▸ What is being asked: Below are some entries. Return exactly the lines from the one with "[(83,145),(73,145),(72,157),(86,158),(87,146),(83,145)]" through the final line, leaving out any pictures.

▸ Provided information:

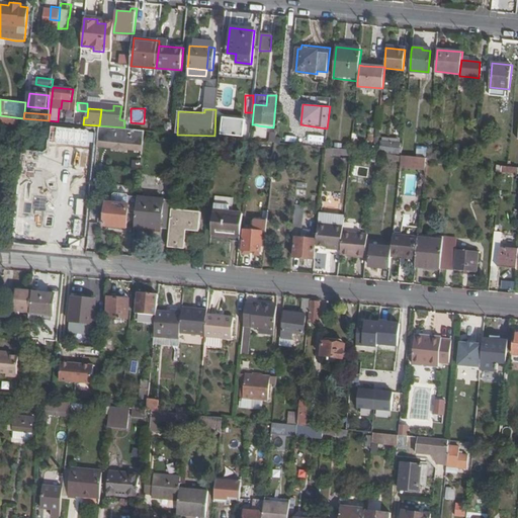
[(0,133),(21,136),(23,118),(0,115),(0,133)]
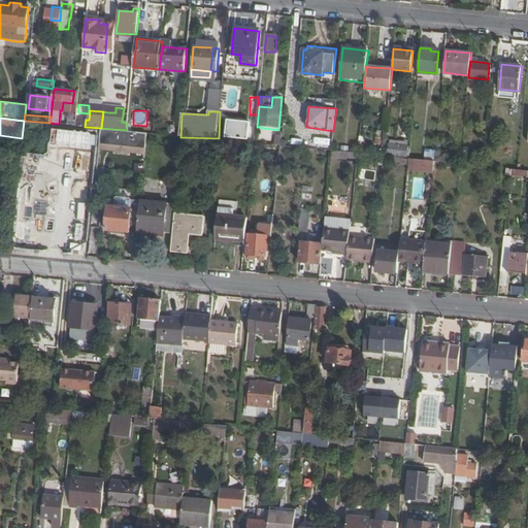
[(226,130),(238,131),(248,132),(250,132),(251,122),(240,120),(239,123),(226,121),(226,130)]
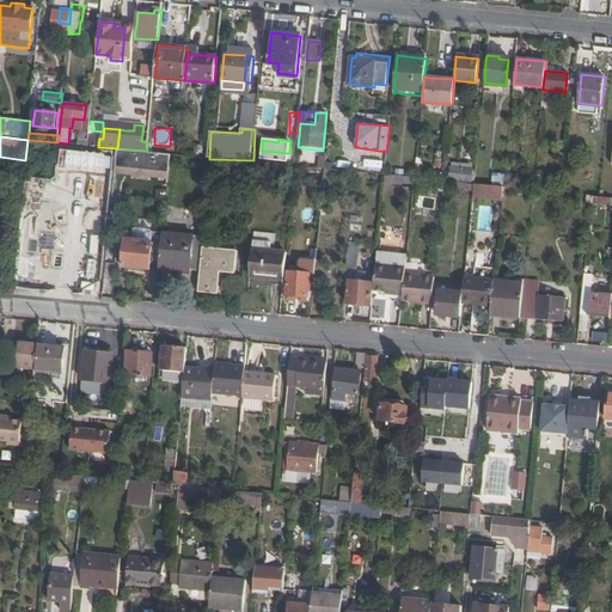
[(83,145),(73,145),(72,157),(86,158),(87,146),(83,145)]
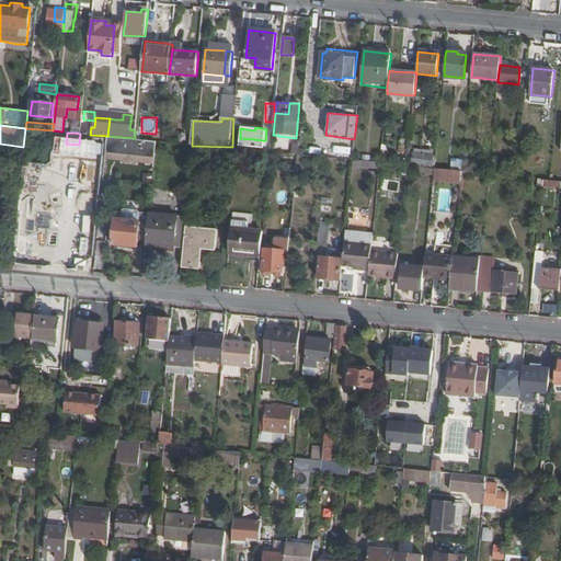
[(98,147),(106,148),(107,136),(90,135),(87,134),(80,134),(79,145),(87,146),(88,138),(99,139),(98,147)]
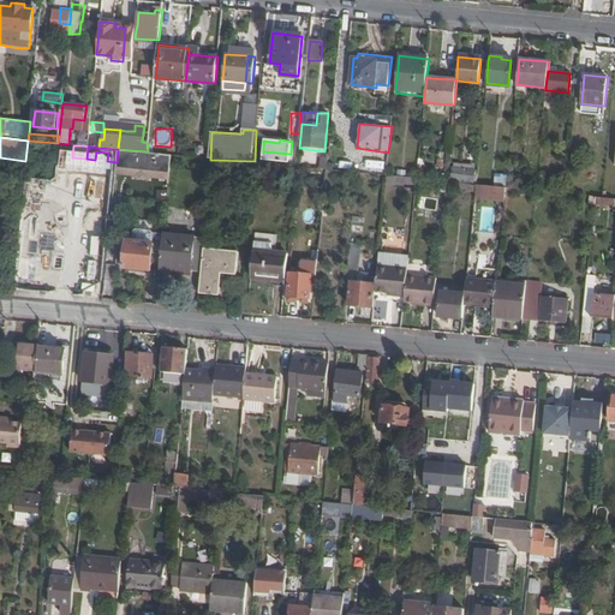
[(148,151),(118,149),(117,162),(115,167),(169,173),(171,155),(150,153),(148,151)]
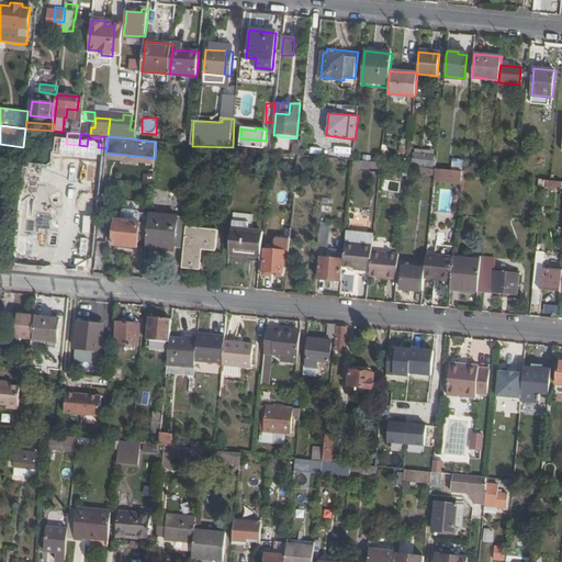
[(87,146),(98,147),(99,139),(88,138),(87,146)]
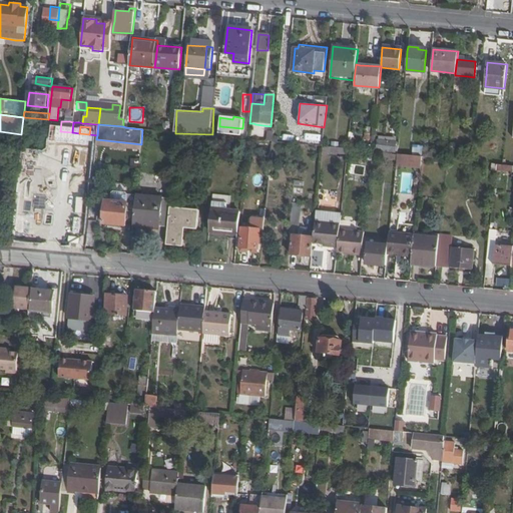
[(240,128),(231,127),(230,135),(240,135),(240,128)]
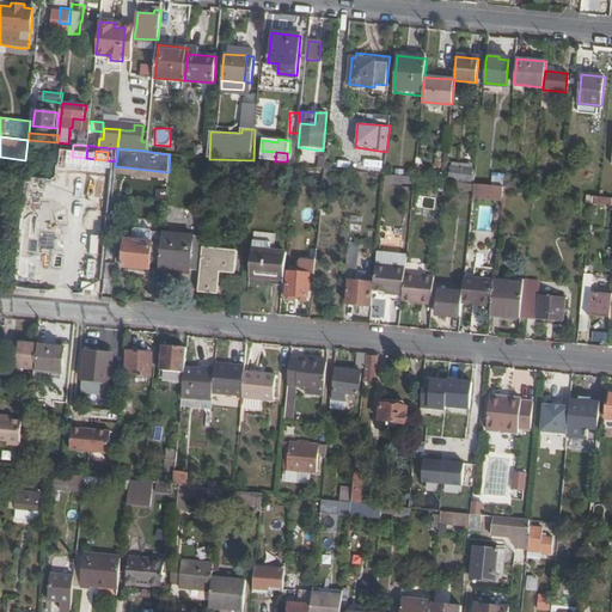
[(169,172),(115,166),(115,172),(133,175),(133,177),(150,178),(150,176),(167,178),(169,172)]
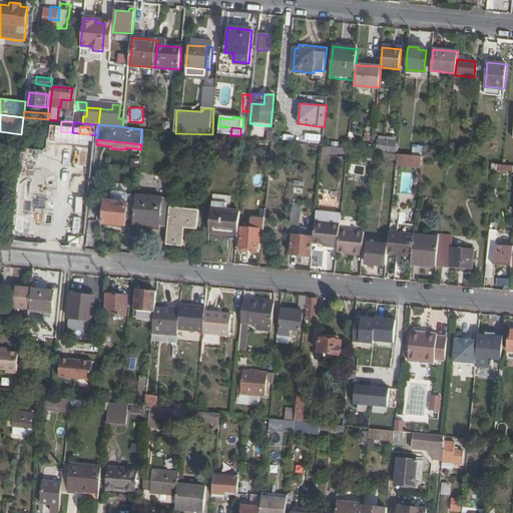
[(377,150),(395,151),(396,141),(378,139),(377,150)]
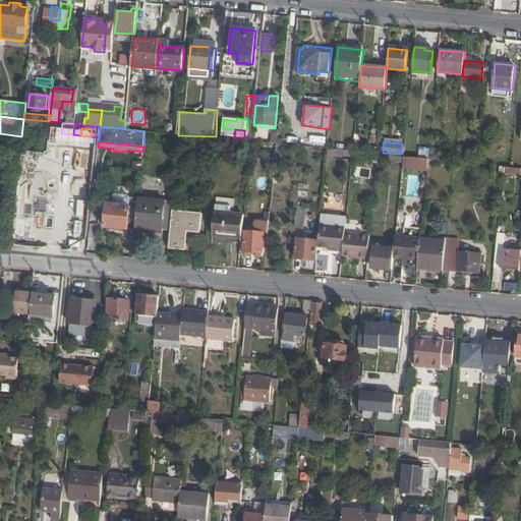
[(428,159),(429,149),(419,148),(418,158),(428,159)]
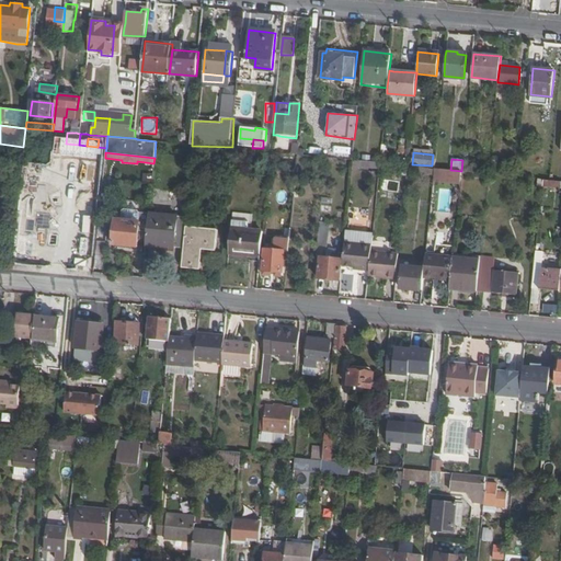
[(353,161),(353,168),(379,170),(380,163),(353,161)]
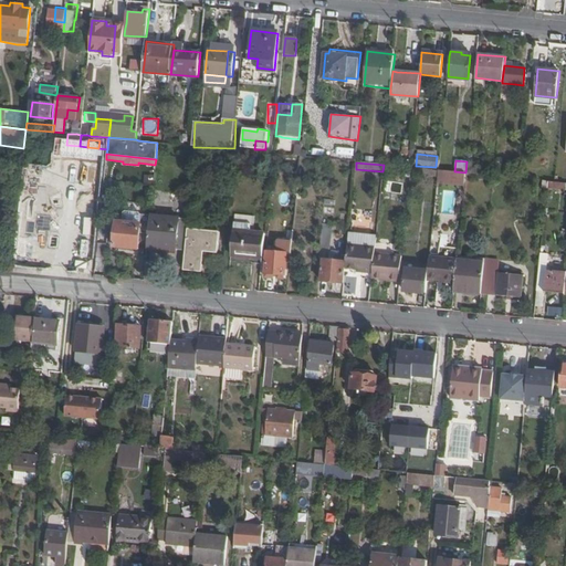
[(438,177),(438,180),(452,182),(453,175),(439,173),(438,177)]
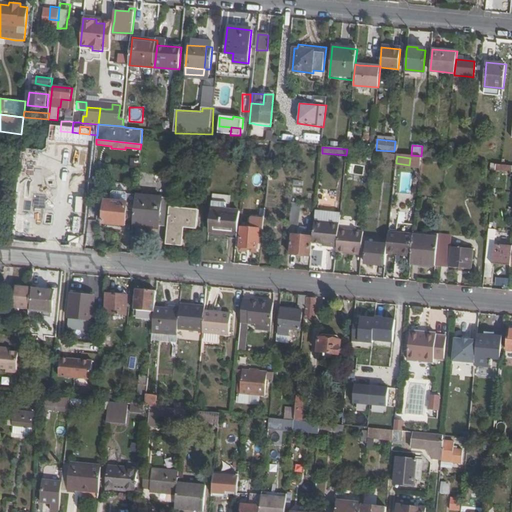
[(131,158),(130,166),(138,166),(139,158),(131,158)]
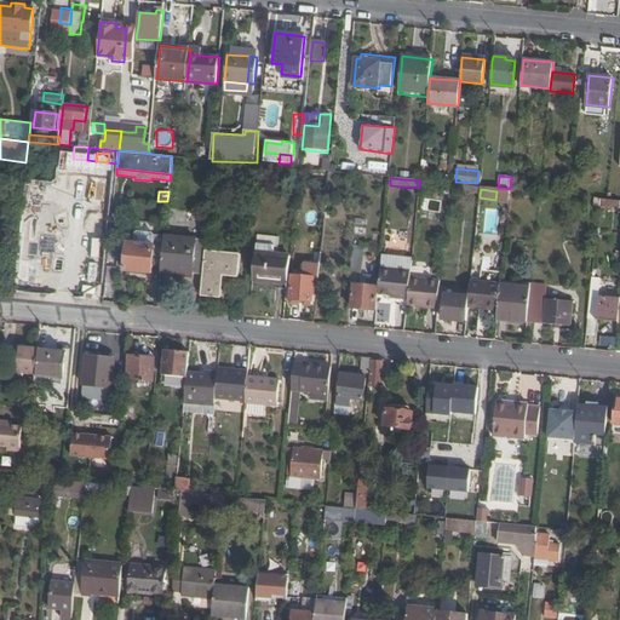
[(327,195),(325,213),(334,214),(336,202),(333,202),(333,196),(327,195)]
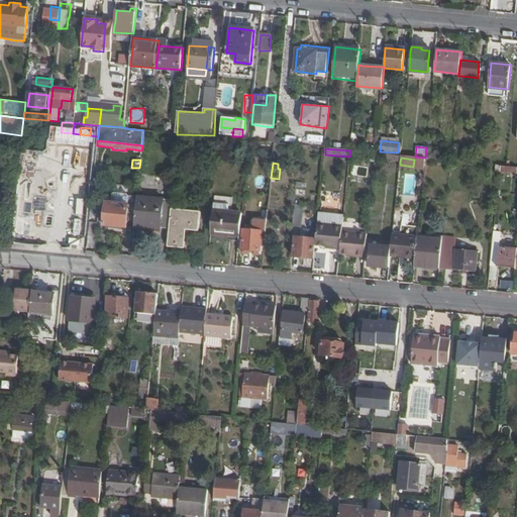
[(352,178),(367,179),(368,167),(353,166),(353,169),(350,169),(350,174),(353,175),(352,178)]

▸ Answer section:
[(83,145),(73,145),(72,157),(86,158),(87,146),(83,145)]
[(98,147),(106,148),(107,136),(90,135),(87,134),(80,134),(79,145),(87,146),(88,138),(99,139),(98,147)]
[(148,151),(118,149),(117,162),(115,167),(169,173),(171,155),(150,153),(148,151)]
[(87,146),(98,147),(99,139),(88,138),(87,146)]
[(240,128),(231,127),(230,135),(240,135),(240,128)]
[(169,172),(115,166),(115,172),(133,175),(133,177),(150,178),(150,176),(167,178),(169,172)]
[(377,150),(395,151),(396,141),(378,139),(377,150)]
[(428,159),(429,149),(419,148),(418,158),(428,159)]
[(353,161),(353,168),(379,170),(380,163),(353,161)]
[(438,177),(438,180),(452,182),(453,175),(439,173),(438,177)]
[(131,158),(130,166),(138,166),(139,158),(131,158)]
[(327,195),(325,213),(334,214),(336,202),(333,202),(333,196),(327,195)]
[(352,178),(367,179),(368,167),(353,166),(353,169),(350,169),(350,174),(353,175),(352,178)]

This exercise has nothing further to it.